---------- Records supplied ----------

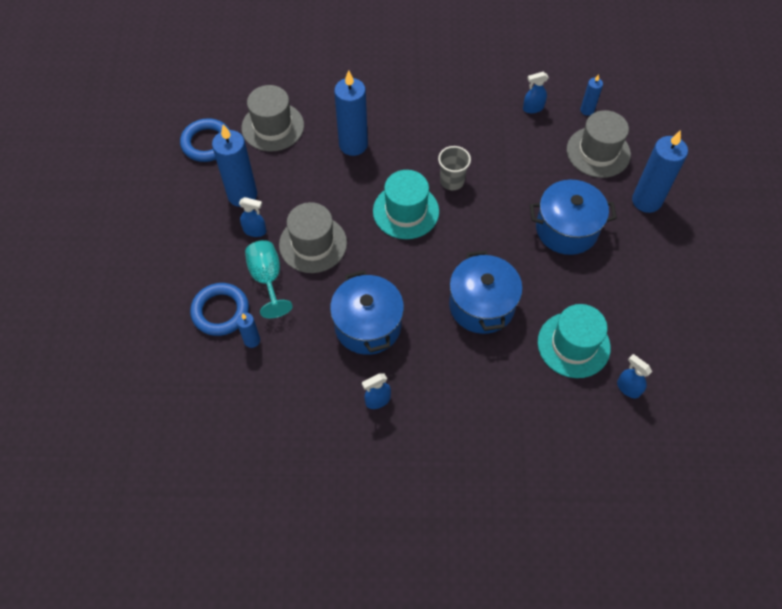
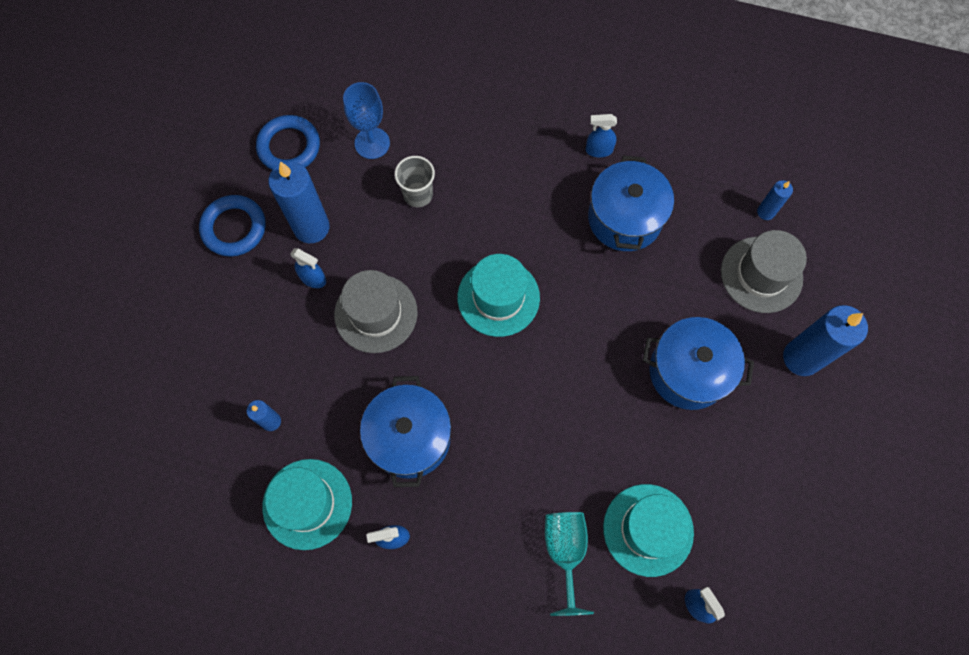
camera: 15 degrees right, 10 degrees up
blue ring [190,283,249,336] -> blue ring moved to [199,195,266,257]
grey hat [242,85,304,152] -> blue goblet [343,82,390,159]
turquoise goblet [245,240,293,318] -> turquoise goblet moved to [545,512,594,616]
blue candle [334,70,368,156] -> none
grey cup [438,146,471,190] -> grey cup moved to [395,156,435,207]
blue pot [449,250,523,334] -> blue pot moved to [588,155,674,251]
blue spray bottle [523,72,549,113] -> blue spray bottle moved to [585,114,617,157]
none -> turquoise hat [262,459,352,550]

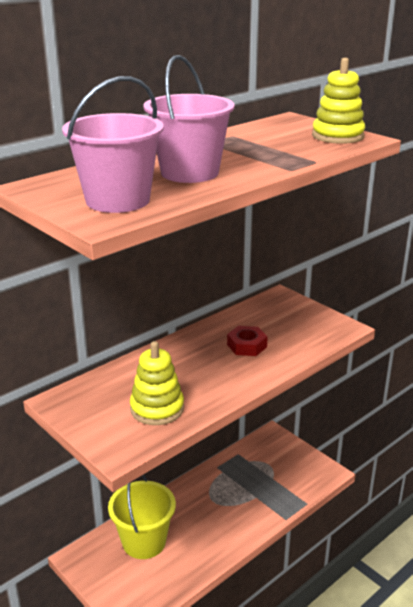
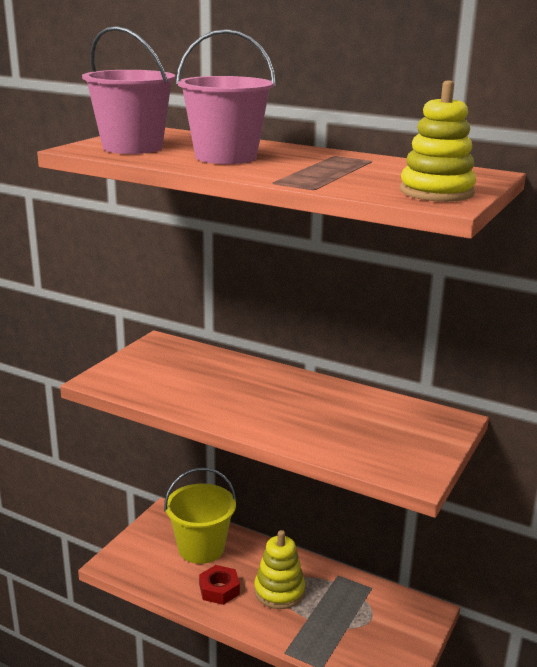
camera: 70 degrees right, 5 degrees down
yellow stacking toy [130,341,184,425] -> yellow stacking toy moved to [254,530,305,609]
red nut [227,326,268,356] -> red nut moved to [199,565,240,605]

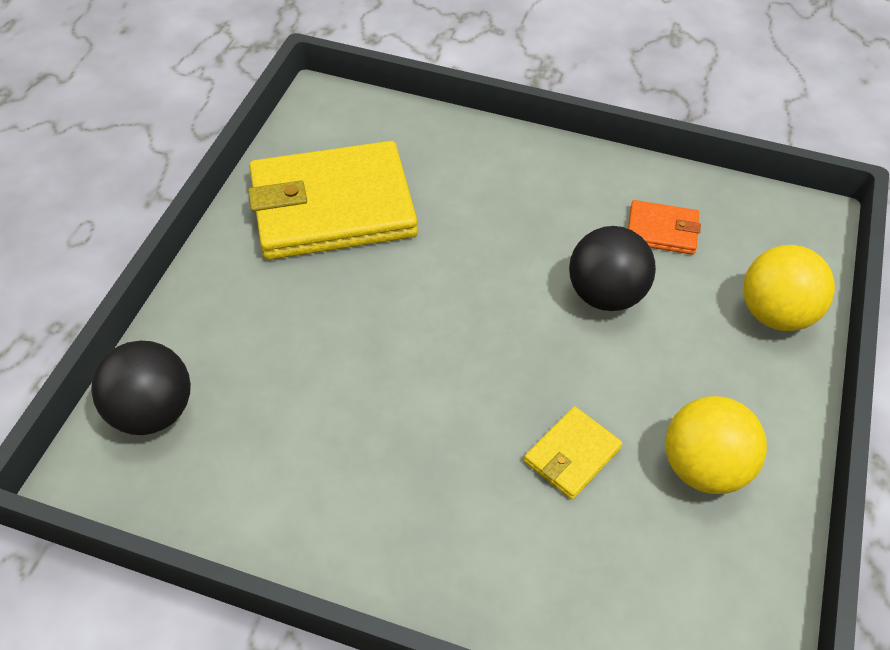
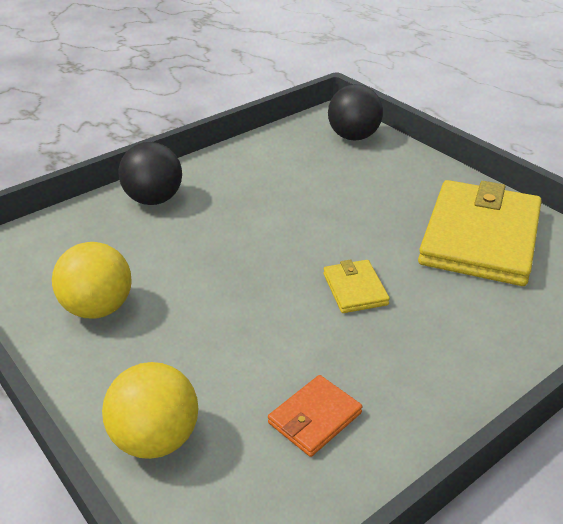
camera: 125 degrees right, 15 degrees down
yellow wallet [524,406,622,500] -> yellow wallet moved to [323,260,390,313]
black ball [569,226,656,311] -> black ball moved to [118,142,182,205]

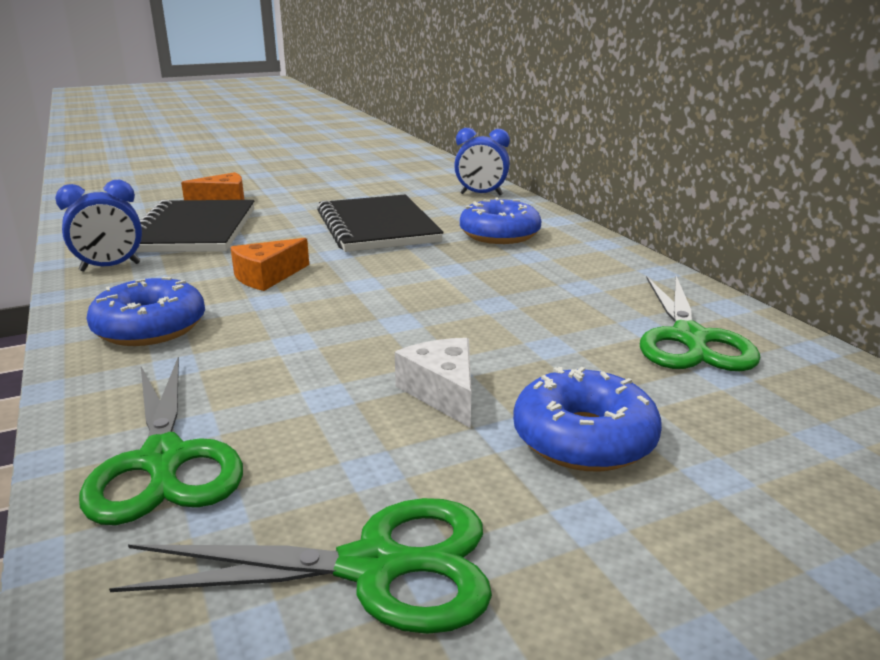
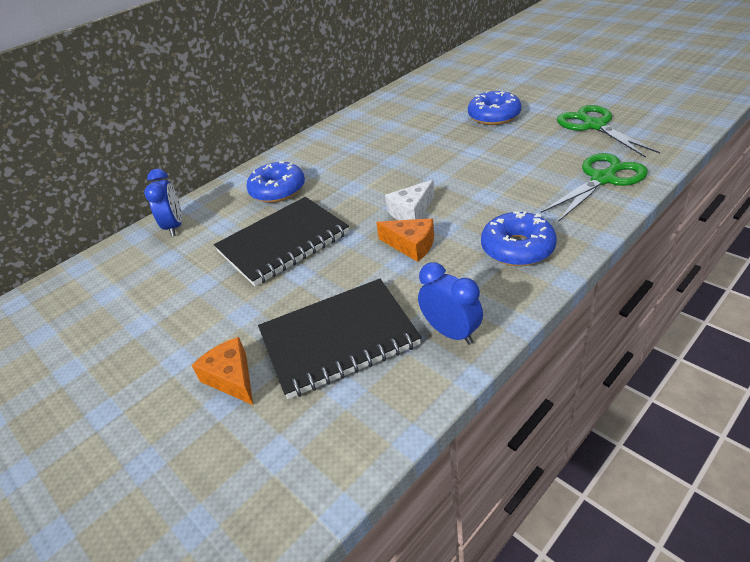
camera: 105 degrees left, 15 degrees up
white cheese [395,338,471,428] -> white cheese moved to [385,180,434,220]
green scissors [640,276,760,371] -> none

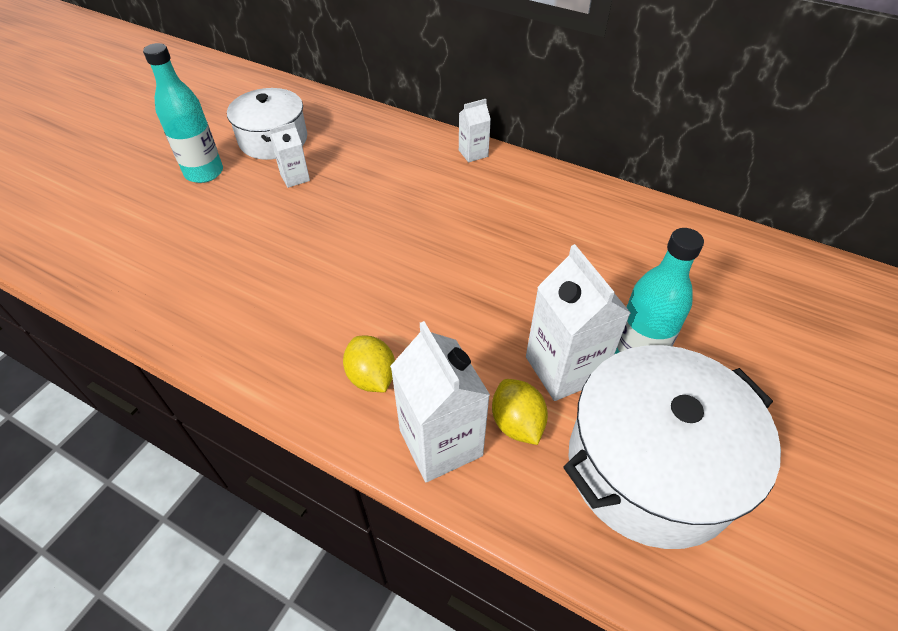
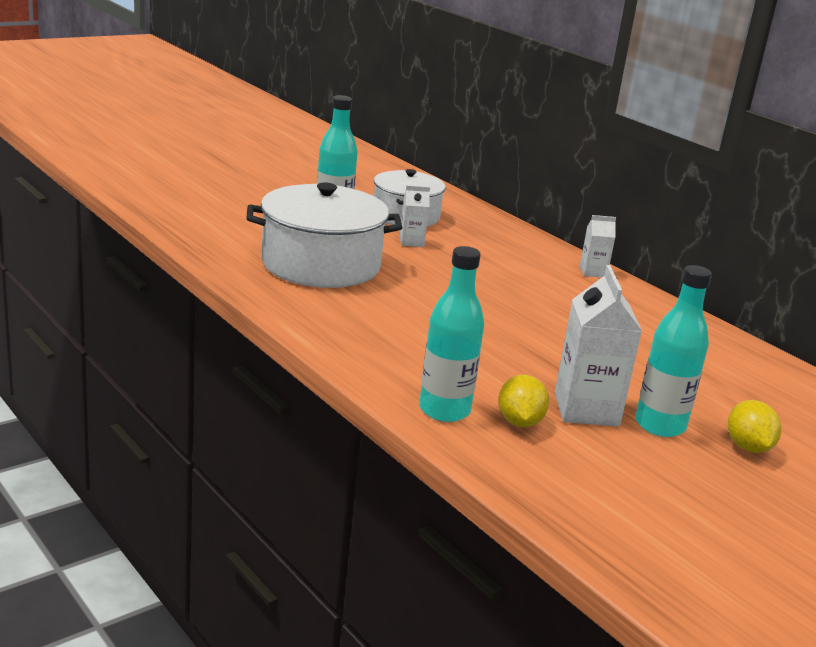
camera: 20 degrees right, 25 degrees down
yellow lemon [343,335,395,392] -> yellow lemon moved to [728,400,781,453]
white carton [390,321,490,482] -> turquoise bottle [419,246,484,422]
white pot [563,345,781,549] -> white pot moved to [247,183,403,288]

----------

# [Task brief]
Using the entries above, extract exactly the lines from the one that contains "blue candle [334,70,368,156] -> none" through the one that contains "yellow wallet [524,406,622,500]". Do not carry over any pictures.

# [Solution to the exercise]
blue candle [334,70,368,156] -> none
grey cup [438,146,471,190] -> grey cup moved to [395,156,435,207]
blue pot [449,250,523,334] -> blue pot moved to [588,155,674,251]
blue spray bottle [523,72,549,113] -> blue spray bottle moved to [585,114,617,157]
none -> turquoise hat [262,459,352,550]

camera: 70 degrees right, 5 degrees down
yellow stacking toy [130,341,184,425] -> yellow stacking toy moved to [254,530,305,609]
red nut [227,326,268,356] -> red nut moved to [199,565,240,605]

camera: 125 degrees right, 15 degrees down
yellow wallet [524,406,622,500] -> yellow wallet moved to [323,260,390,313]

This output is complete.